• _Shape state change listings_
-------------------------

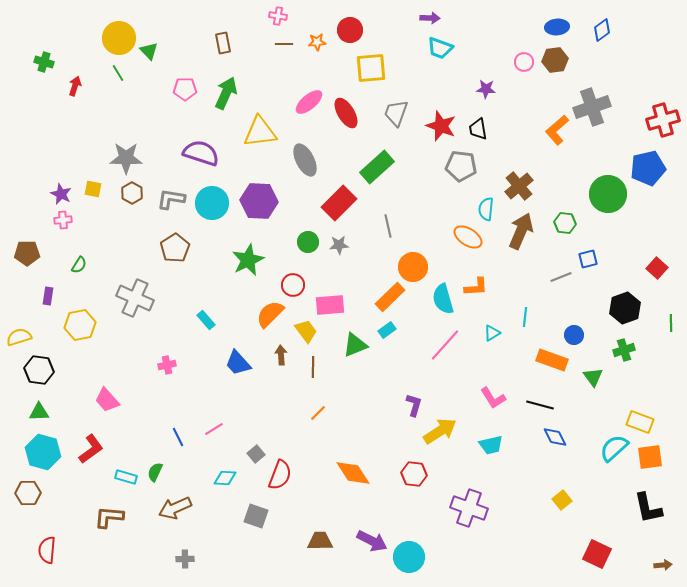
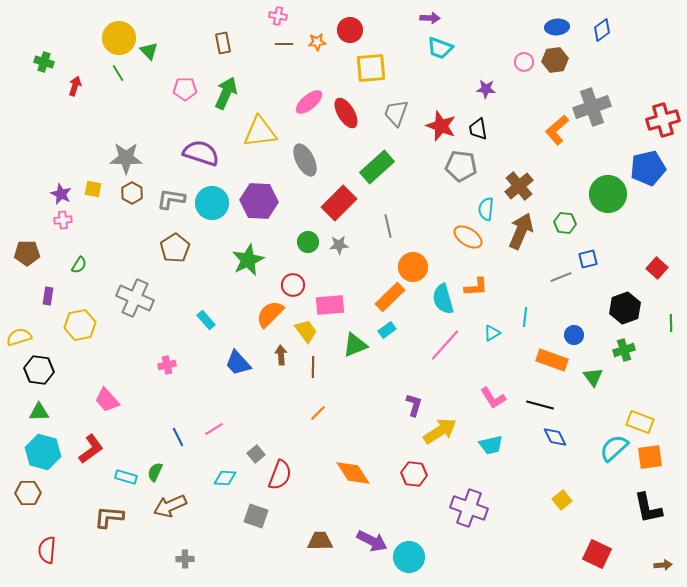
brown arrow at (175, 508): moved 5 px left, 2 px up
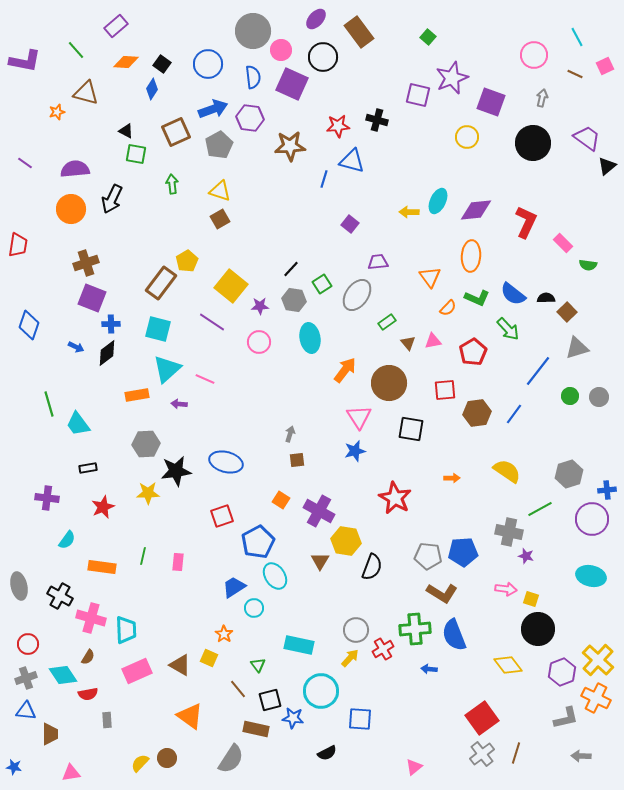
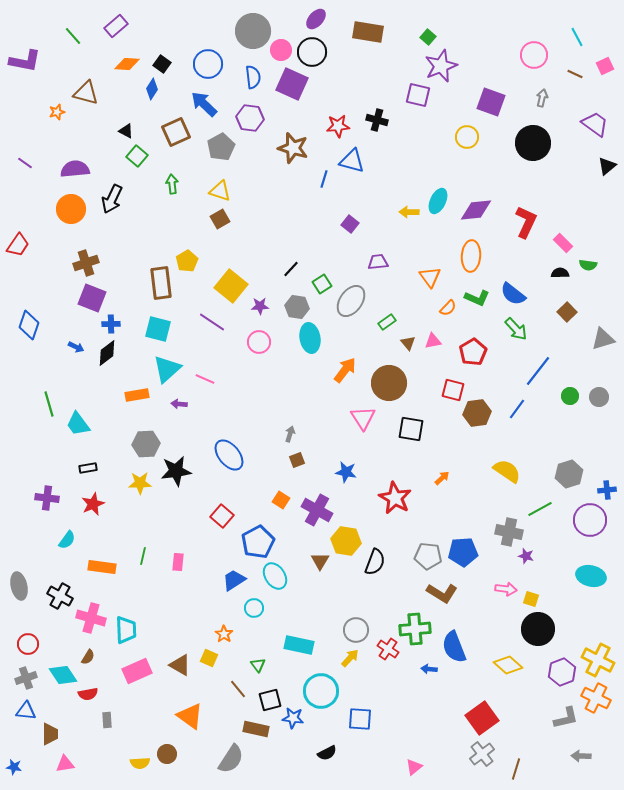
brown rectangle at (359, 32): moved 9 px right; rotated 44 degrees counterclockwise
green line at (76, 50): moved 3 px left, 14 px up
black circle at (323, 57): moved 11 px left, 5 px up
orange diamond at (126, 62): moved 1 px right, 2 px down
purple star at (452, 78): moved 11 px left, 12 px up
blue arrow at (213, 109): moved 9 px left, 5 px up; rotated 116 degrees counterclockwise
purple trapezoid at (587, 138): moved 8 px right, 14 px up
gray pentagon at (219, 145): moved 2 px right, 2 px down
brown star at (290, 146): moved 3 px right, 2 px down; rotated 20 degrees clockwise
green square at (136, 154): moved 1 px right, 2 px down; rotated 30 degrees clockwise
red trapezoid at (18, 245): rotated 25 degrees clockwise
brown rectangle at (161, 283): rotated 44 degrees counterclockwise
gray ellipse at (357, 295): moved 6 px left, 6 px down
black semicircle at (546, 298): moved 14 px right, 25 px up
gray hexagon at (294, 300): moved 3 px right, 7 px down
green arrow at (508, 329): moved 8 px right
gray triangle at (577, 348): moved 26 px right, 9 px up
red square at (445, 390): moved 8 px right; rotated 20 degrees clockwise
blue line at (514, 414): moved 3 px right, 5 px up
pink triangle at (359, 417): moved 4 px right, 1 px down
blue star at (355, 451): moved 9 px left, 21 px down; rotated 25 degrees clockwise
brown square at (297, 460): rotated 14 degrees counterclockwise
blue ellipse at (226, 462): moved 3 px right, 7 px up; rotated 36 degrees clockwise
orange arrow at (452, 478): moved 10 px left; rotated 42 degrees counterclockwise
yellow star at (148, 493): moved 8 px left, 10 px up
red star at (103, 507): moved 10 px left, 3 px up
purple cross at (319, 511): moved 2 px left, 1 px up
red square at (222, 516): rotated 30 degrees counterclockwise
purple circle at (592, 519): moved 2 px left, 1 px down
black semicircle at (372, 567): moved 3 px right, 5 px up
blue trapezoid at (234, 587): moved 7 px up
blue semicircle at (454, 635): moved 12 px down
red cross at (383, 649): moved 5 px right; rotated 25 degrees counterclockwise
yellow cross at (598, 660): rotated 16 degrees counterclockwise
yellow diamond at (508, 665): rotated 12 degrees counterclockwise
brown line at (516, 753): moved 16 px down
brown circle at (167, 758): moved 4 px up
yellow semicircle at (140, 763): rotated 138 degrees counterclockwise
pink triangle at (71, 773): moved 6 px left, 9 px up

-------------------------

Starting with the line that contains "blue ellipse at", return each line through the last one of the data above, exactly as written and nothing more.

blue ellipse at (226, 462): moved 3 px right, 7 px up; rotated 36 degrees clockwise
orange arrow at (452, 478): moved 10 px left; rotated 42 degrees counterclockwise
yellow star at (148, 493): moved 8 px left, 10 px up
red star at (103, 507): moved 10 px left, 3 px up
purple cross at (319, 511): moved 2 px left, 1 px up
red square at (222, 516): rotated 30 degrees counterclockwise
purple circle at (592, 519): moved 2 px left, 1 px down
black semicircle at (372, 567): moved 3 px right, 5 px up
blue trapezoid at (234, 587): moved 7 px up
blue semicircle at (454, 635): moved 12 px down
red cross at (383, 649): moved 5 px right; rotated 25 degrees counterclockwise
yellow cross at (598, 660): rotated 16 degrees counterclockwise
yellow diamond at (508, 665): rotated 12 degrees counterclockwise
brown line at (516, 753): moved 16 px down
brown circle at (167, 758): moved 4 px up
yellow semicircle at (140, 763): rotated 138 degrees counterclockwise
pink triangle at (71, 773): moved 6 px left, 9 px up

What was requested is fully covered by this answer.